## Stored records
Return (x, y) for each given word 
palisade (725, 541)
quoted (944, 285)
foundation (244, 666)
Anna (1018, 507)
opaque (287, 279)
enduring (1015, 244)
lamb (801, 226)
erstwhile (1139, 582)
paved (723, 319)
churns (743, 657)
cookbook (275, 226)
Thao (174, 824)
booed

## Problem to work on
Turn the records above into a JSON list of strings, one string per line, skipping any blank lines.

## Expected answer
[
  "Return (x, y) for each given word ",
  "palisade (725, 541)",
  "quoted (944, 285)",
  "foundation (244, 666)",
  "Anna (1018, 507)",
  "opaque (287, 279)",
  "enduring (1015, 244)",
  "lamb (801, 226)",
  "erstwhile (1139, 582)",
  "paved (723, 319)",
  "churns (743, 657)",
  "cookbook (275, 226)",
  "Thao (174, 824)",
  "booed"
]